[Edit difference data]
- - - -

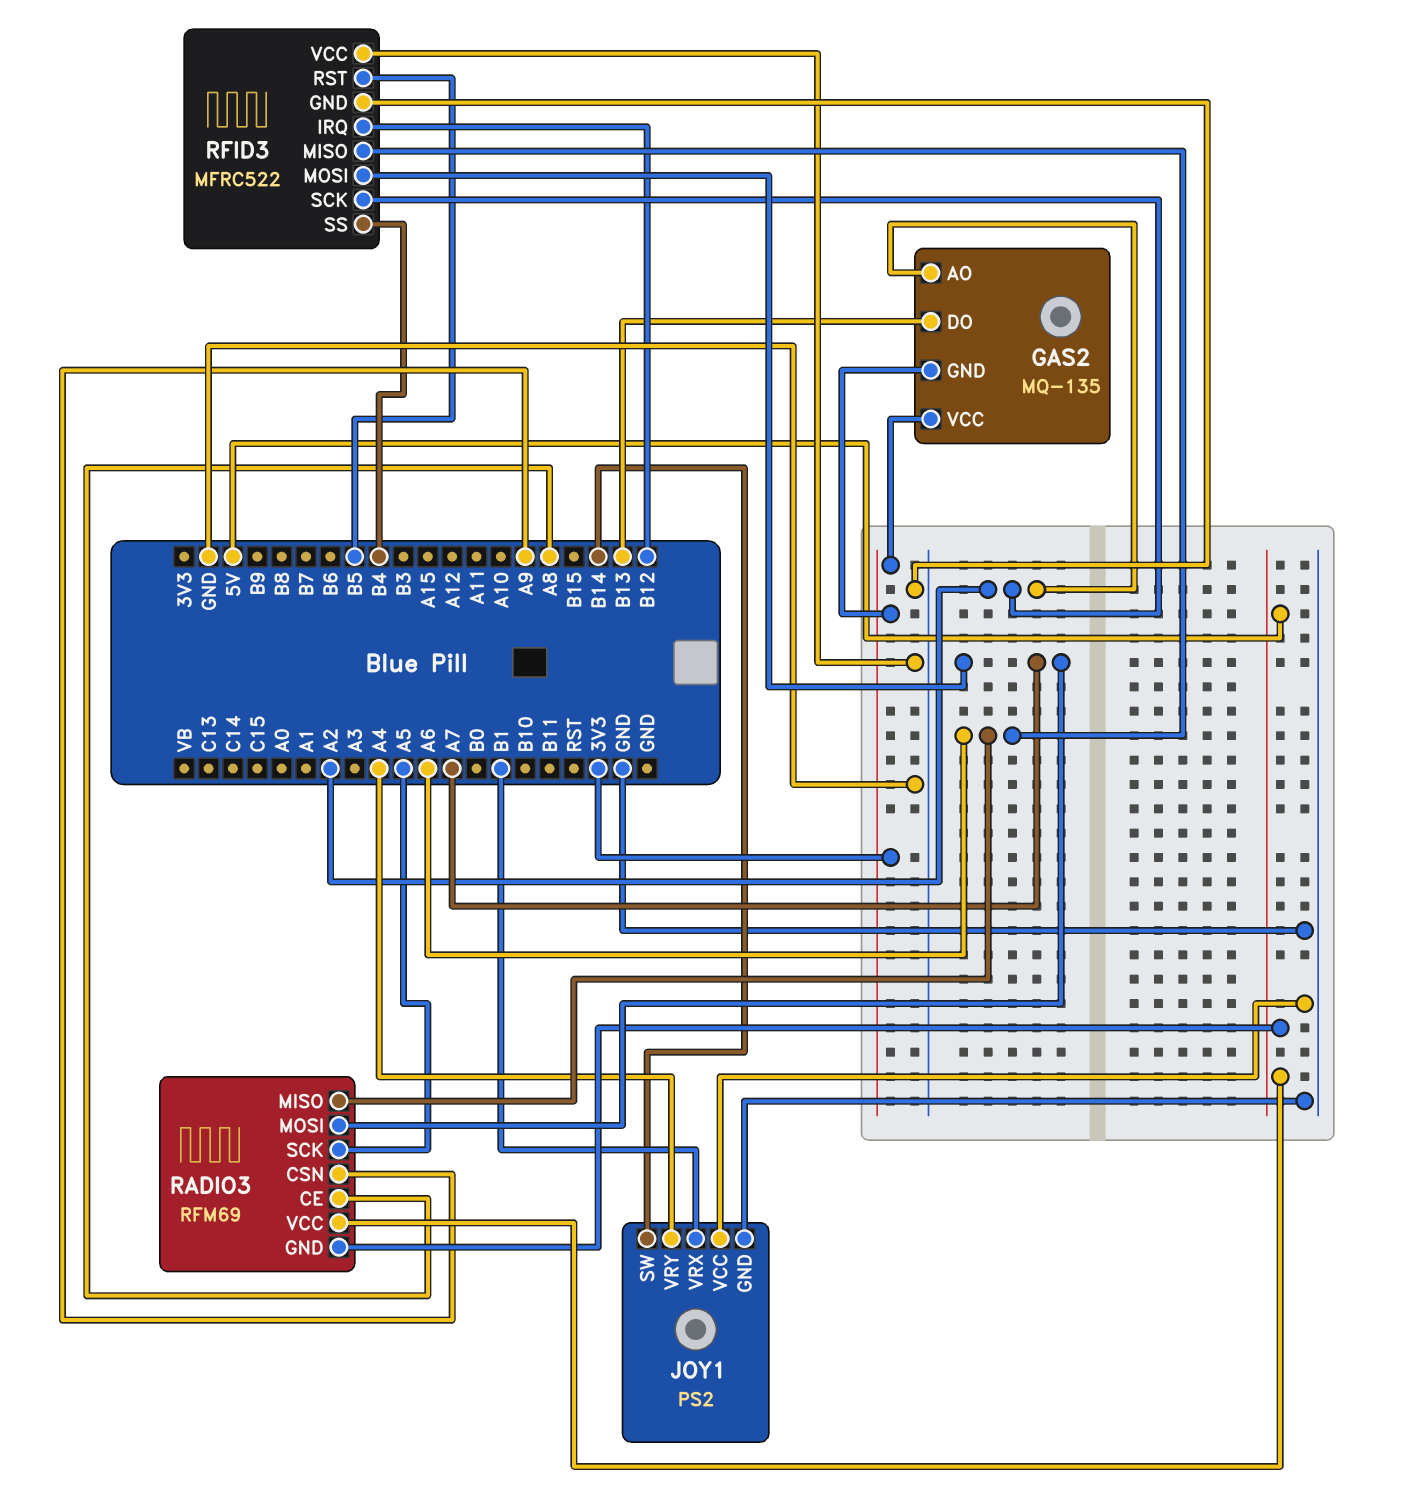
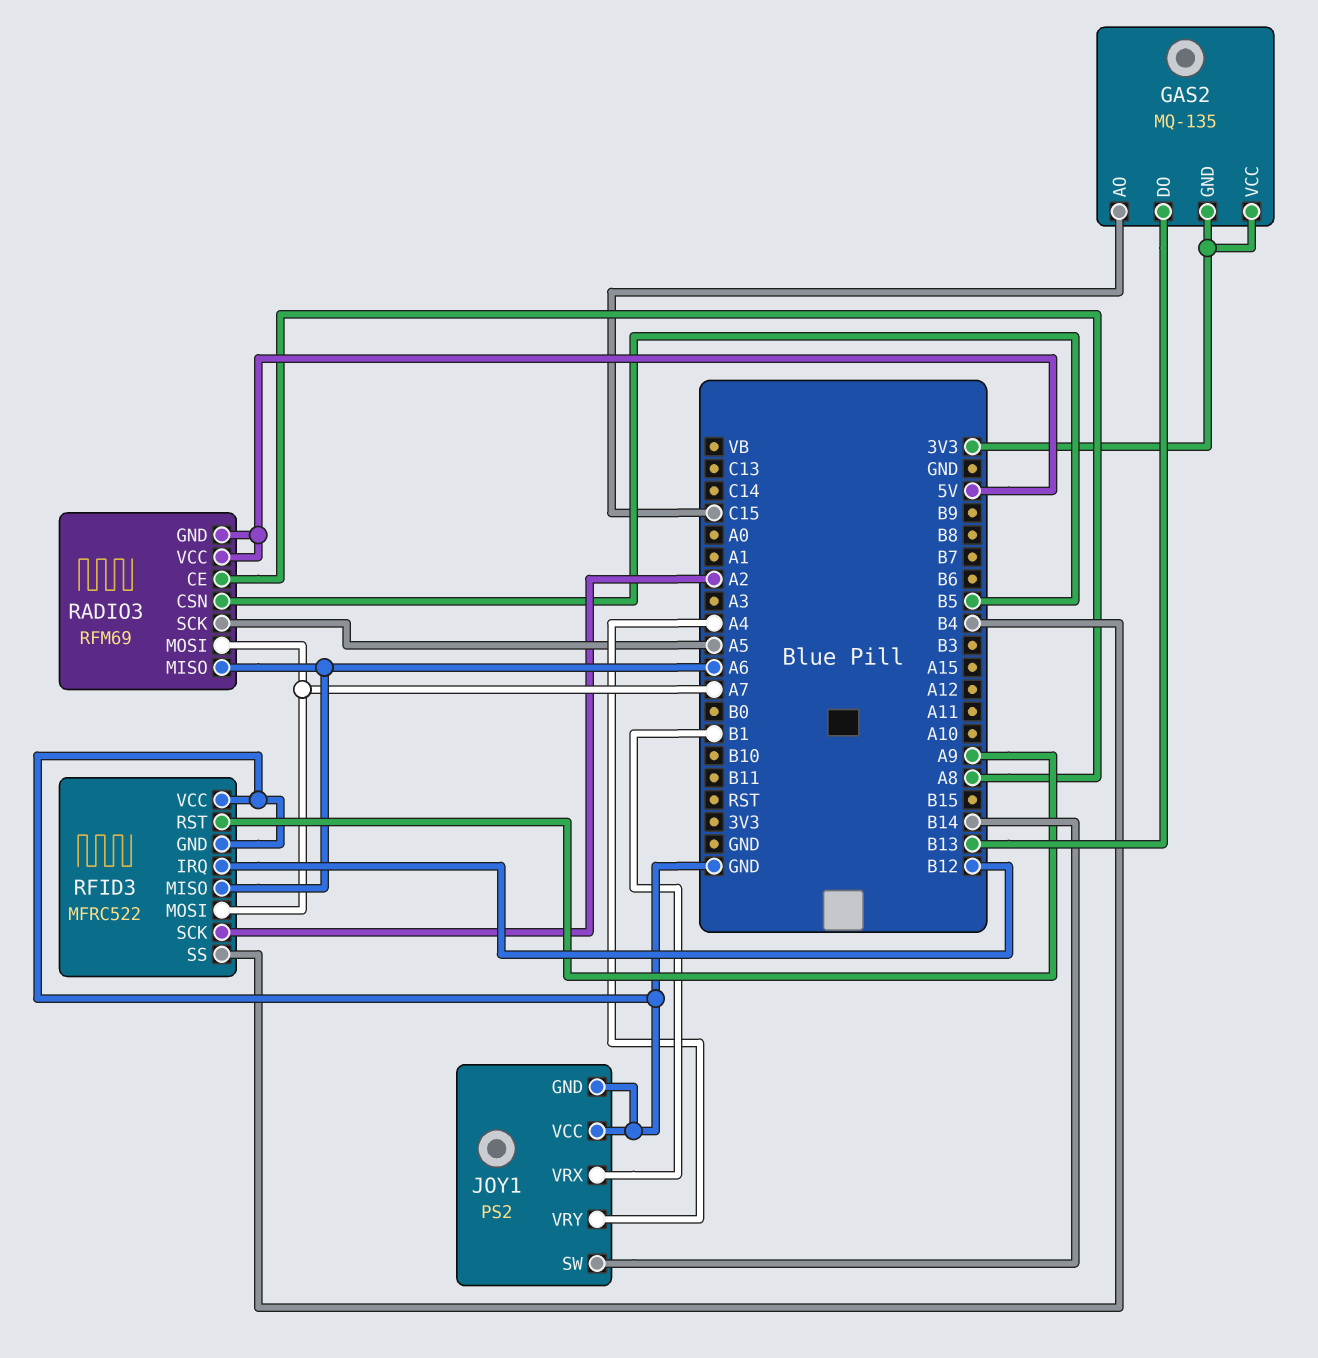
GAS2 pin AO: A2 -> C15
RADIO3 pin CSN: A9 -> B5
RFID3 pin RST: B5 -> A9

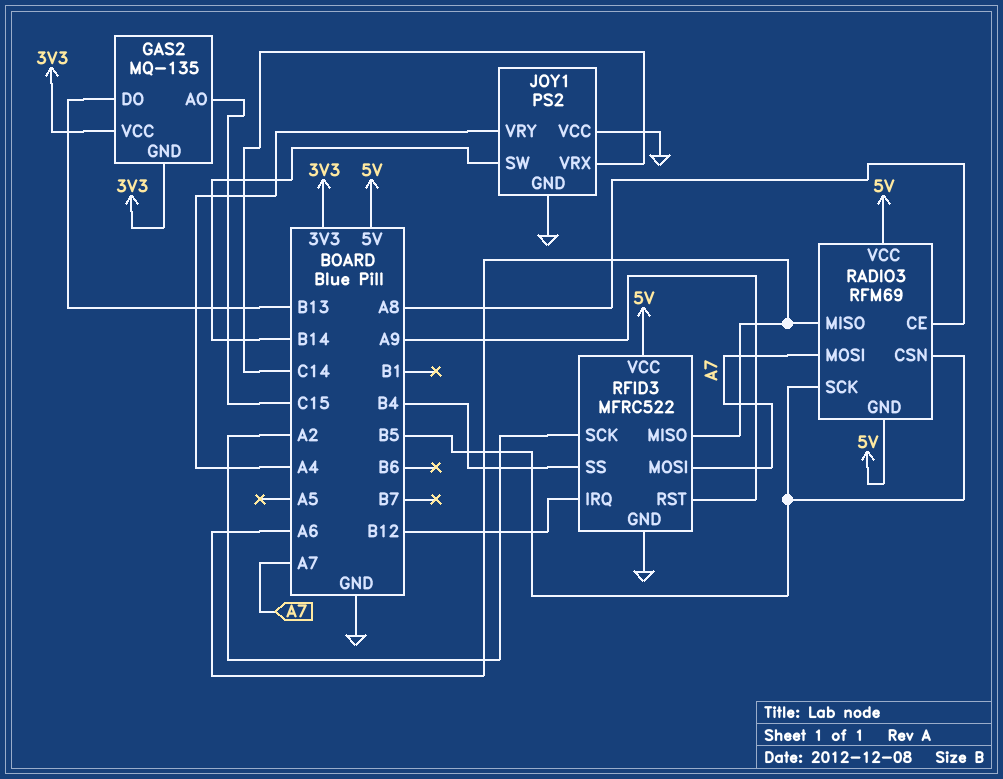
JOY1 pin VRX: B1 -> C14
RADIO3 pin SCK: A5 -> B5
RFID3 pin VCC: GND -> 5V

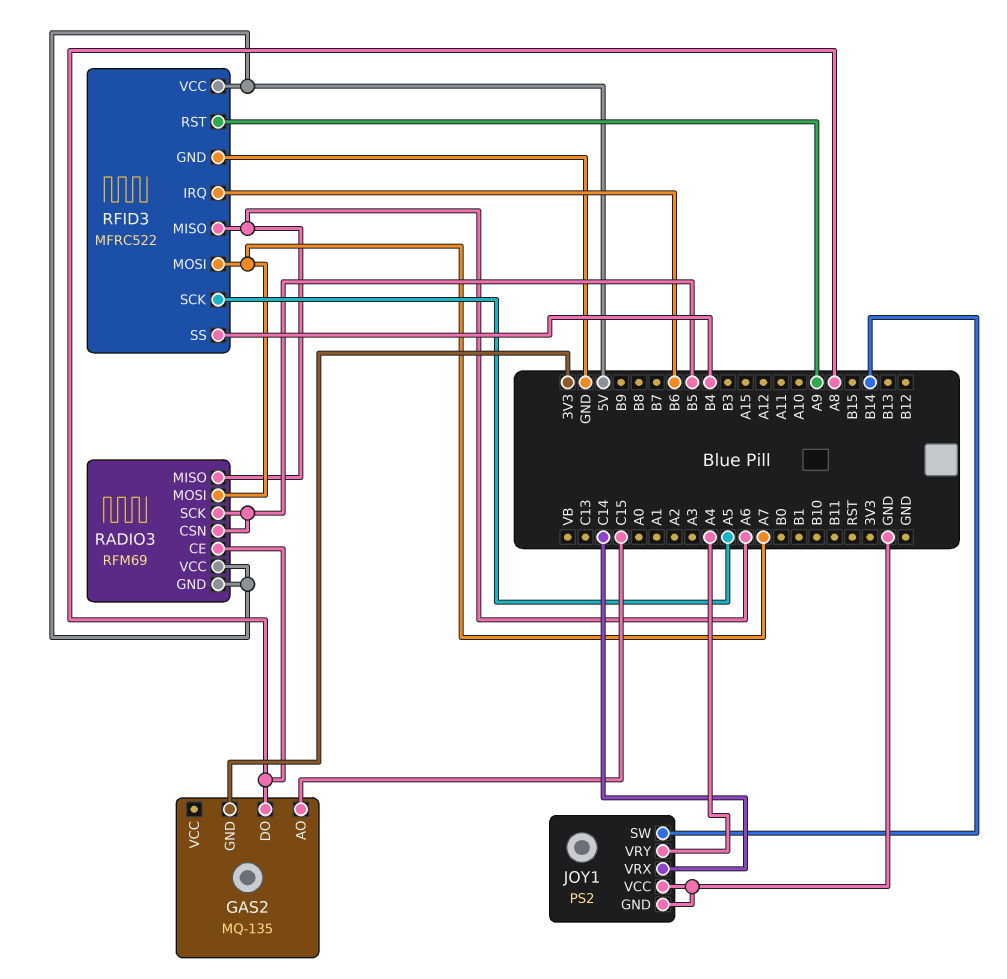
GAS2 pin DO: B13 -> A8
GAS2 pin VCC: 3V3 -> none
RFID3 pin IRQ: B12 -> B6
RFID3 pin SCK: A2 -> A5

- - - -

→ Task to carry out:
Without altering anything, output all the lines above but none of the images.

→ Answer for the task:
GAS2 pin AO: A2 -> C15
RADIO3 pin CSN: A9 -> B5
RFID3 pin RST: B5 -> A9

JOY1 pin VRX: B1 -> C14
RADIO3 pin SCK: A5 -> B5
RFID3 pin VCC: GND -> 5V

GAS2 pin DO: B13 -> A8
GAS2 pin VCC: 3V3 -> none
RFID3 pin IRQ: B12 -> B6
RFID3 pin SCK: A2 -> A5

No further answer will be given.